- _BRIEF_:
Could you print all the entries exactly?

- _EXCERPTED DATA_:
——
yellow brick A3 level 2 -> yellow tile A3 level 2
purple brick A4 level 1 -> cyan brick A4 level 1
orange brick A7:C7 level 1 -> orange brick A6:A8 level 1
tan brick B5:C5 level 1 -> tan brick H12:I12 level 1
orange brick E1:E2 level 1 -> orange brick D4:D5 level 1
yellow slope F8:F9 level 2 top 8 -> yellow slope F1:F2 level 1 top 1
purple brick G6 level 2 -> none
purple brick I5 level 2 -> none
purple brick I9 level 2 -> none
——
- _SOLUTION TO THIS TASK_:
yellow brick A3 level 2 -> yellow tile A3 level 2
purple brick A4 level 1 -> cyan brick A4 level 1
orange brick A7:C7 level 1 -> orange brick A6:A8 level 1
tan brick B5:C5 level 1 -> tan brick H12:I12 level 1
orange brick E1:E2 level 1 -> orange brick D4:D5 level 1
yellow slope F8:F9 level 2 top 8 -> yellow slope F1:F2 level 1 top 1
purple brick G6 level 2 -> none
purple brick I5 level 2 -> none
purple brick I9 level 2 -> none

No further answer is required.